Source material section start
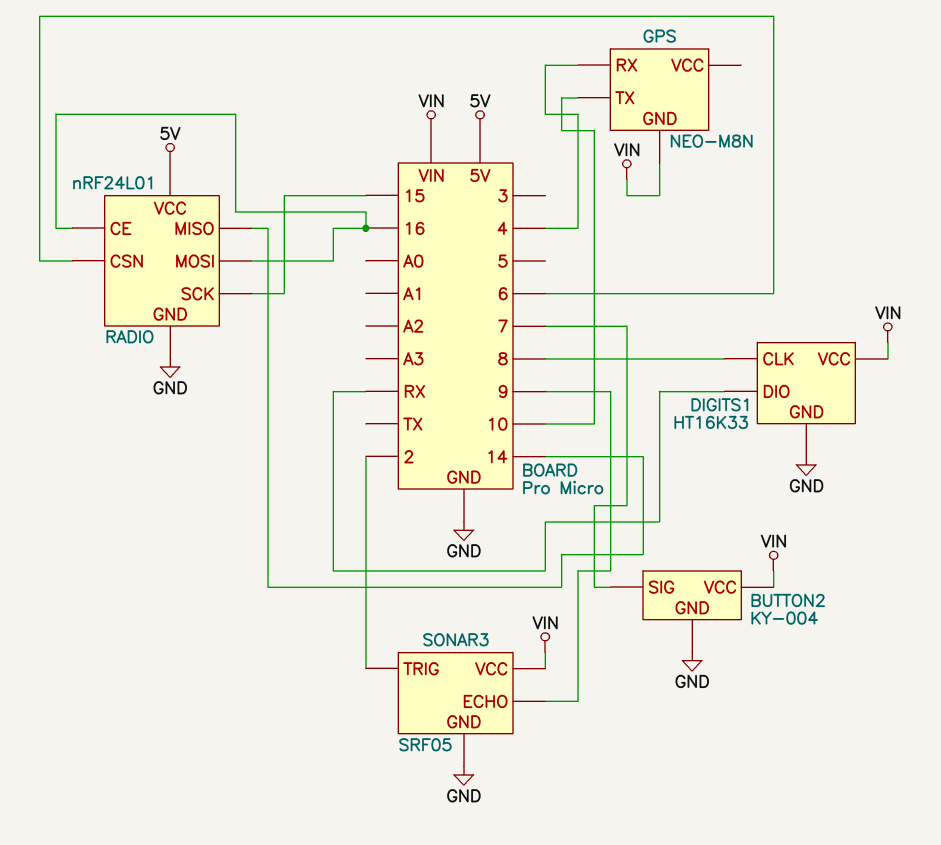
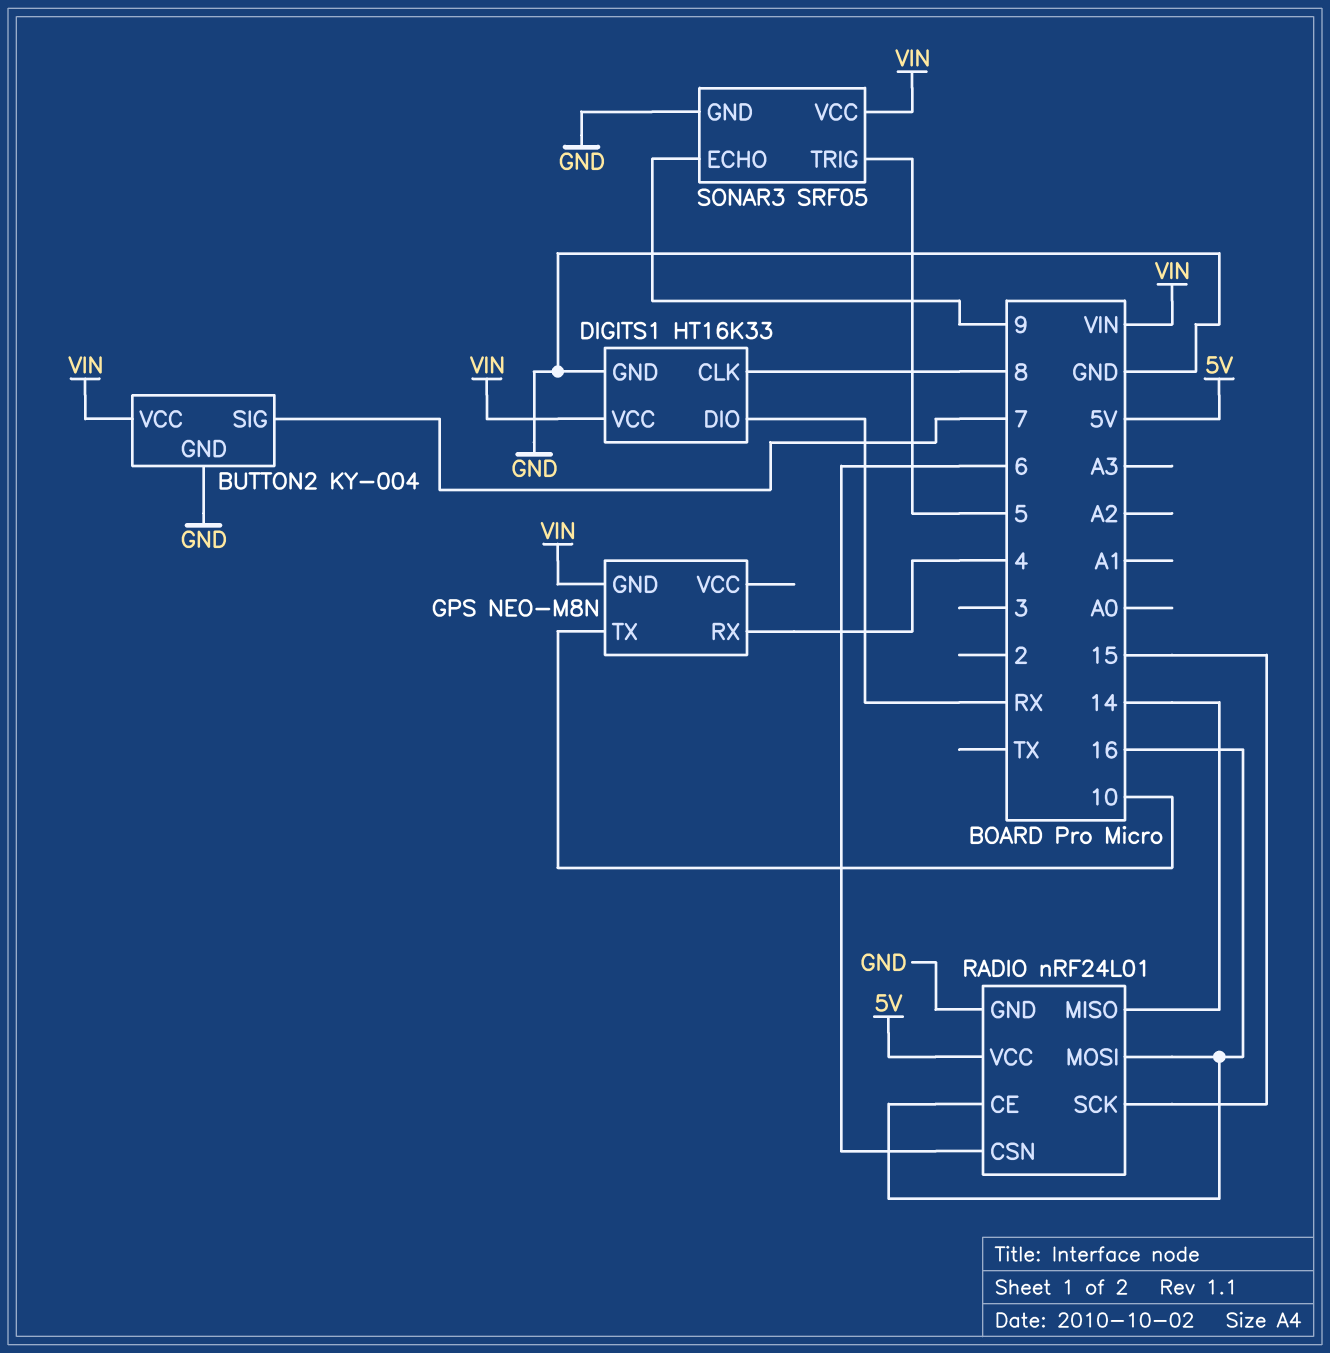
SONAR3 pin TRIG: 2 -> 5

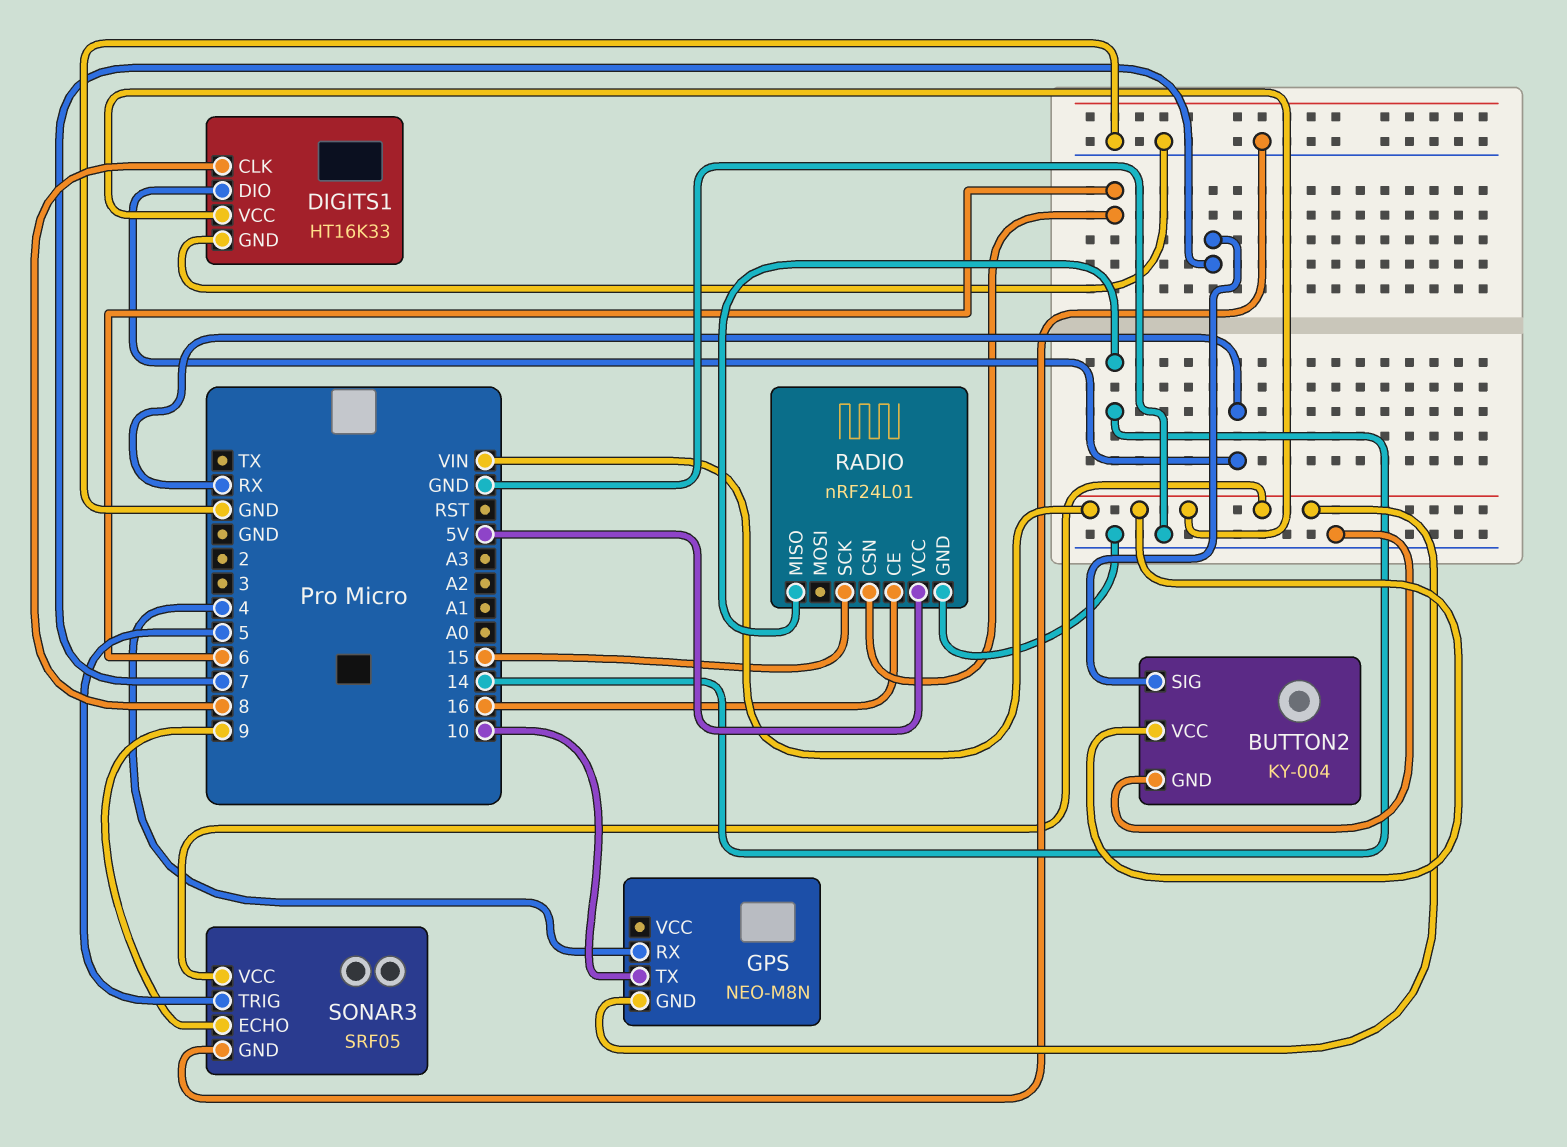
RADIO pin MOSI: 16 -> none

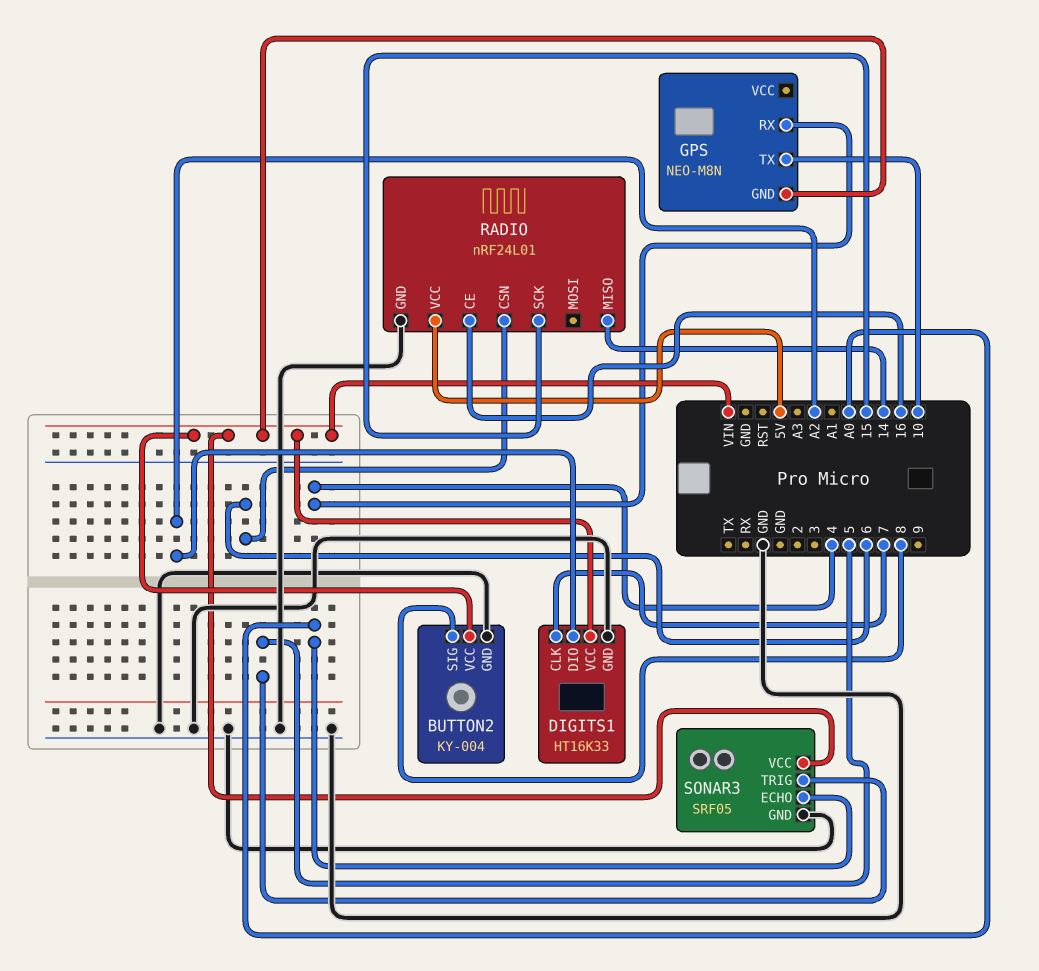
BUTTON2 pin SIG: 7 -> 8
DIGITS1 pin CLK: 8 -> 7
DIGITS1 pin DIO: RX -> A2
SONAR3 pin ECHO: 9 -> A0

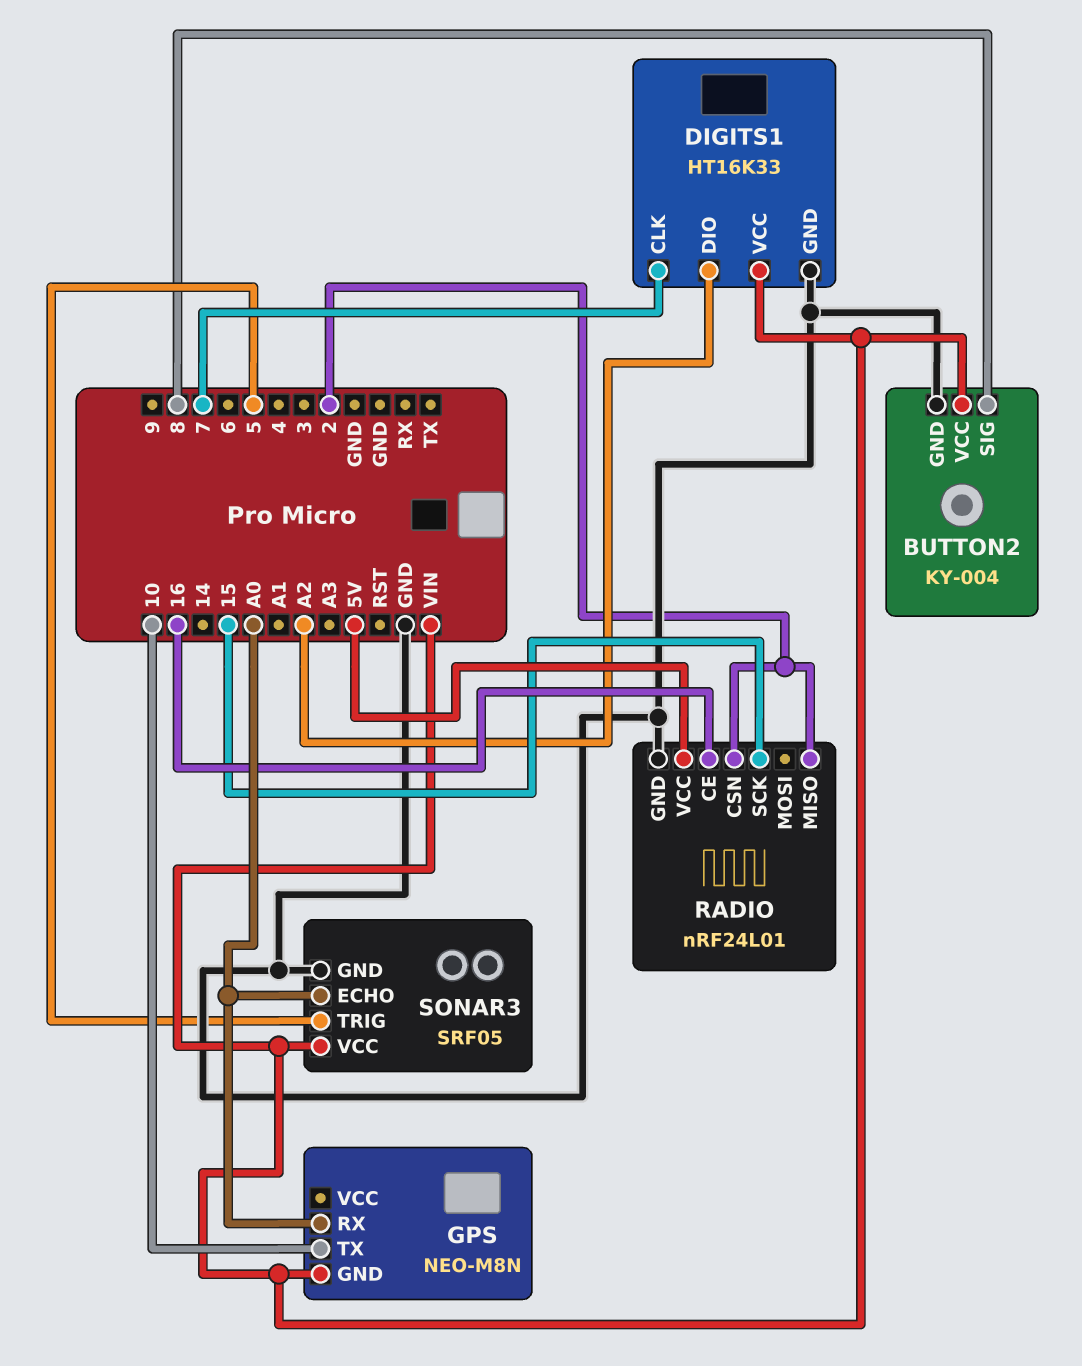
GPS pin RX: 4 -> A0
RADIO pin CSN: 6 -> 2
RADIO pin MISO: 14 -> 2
Source material section end
Your goal -> Could you transcribe exactly the lines from the one with "SONAR3 pin ECHO: 9 -> A0" through the end of the data, both ends included, and nothing else, skipping the pictures?

Exercise solution ->
SONAR3 pin ECHO: 9 -> A0

GPS pin RX: 4 -> A0
RADIO pin CSN: 6 -> 2
RADIO pin MISO: 14 -> 2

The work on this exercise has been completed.